WHAT THE EXERCISE ASKS » From the listing below, output only the lines starting at the line that has "red scissors: 1 -> 4" and ending at the line that has "turquoise stacking toy: 3 -> 1", exactly as they appear, ends included.

SOURCE RECORDS »
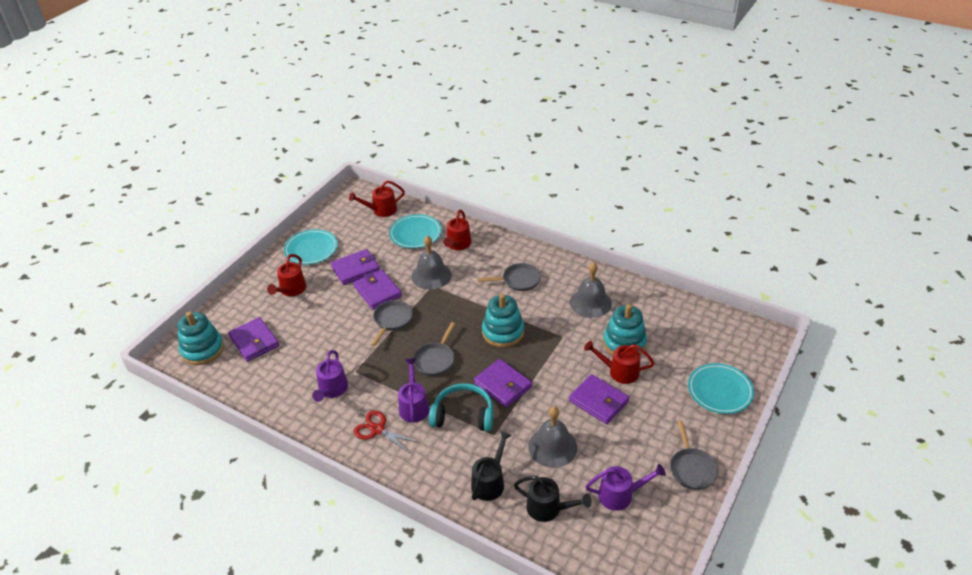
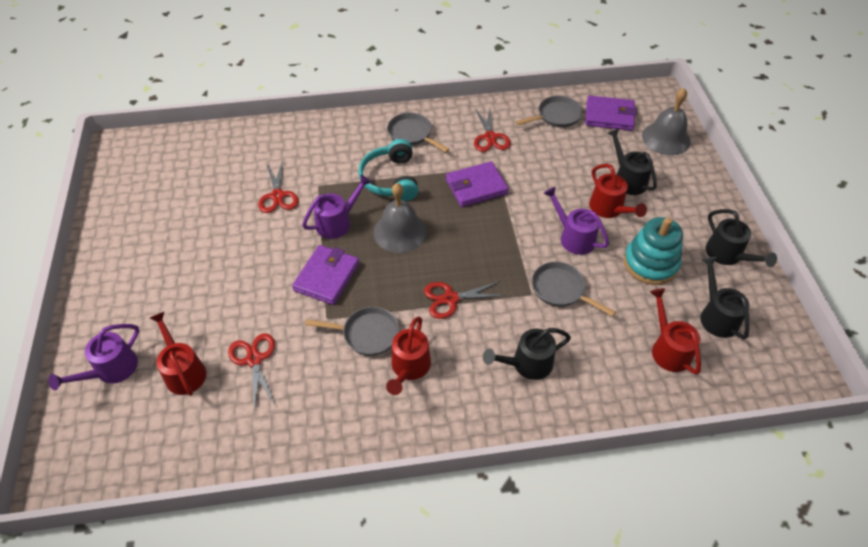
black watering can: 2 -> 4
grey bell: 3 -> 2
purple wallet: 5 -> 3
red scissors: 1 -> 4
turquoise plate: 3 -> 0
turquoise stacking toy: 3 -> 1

--

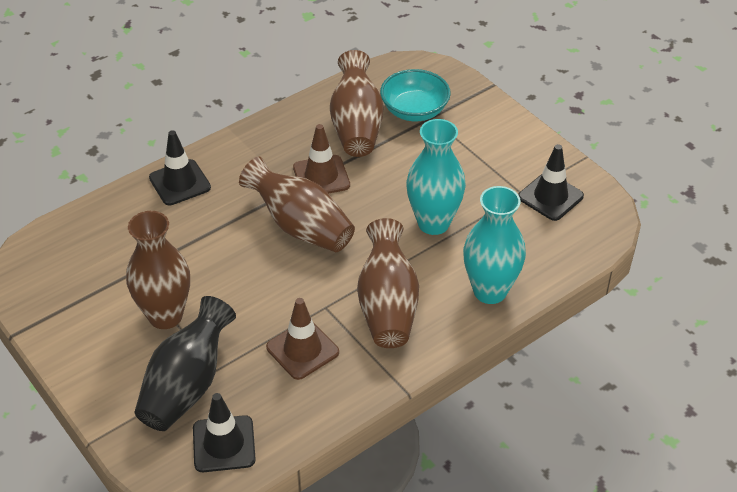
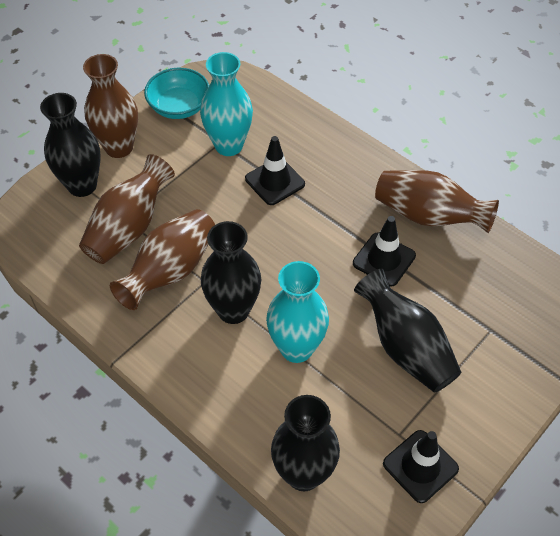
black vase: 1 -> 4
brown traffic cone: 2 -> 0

OUTPUT »
red scissors: 1 -> 4
turquoise plate: 3 -> 0
turquoise stacking toy: 3 -> 1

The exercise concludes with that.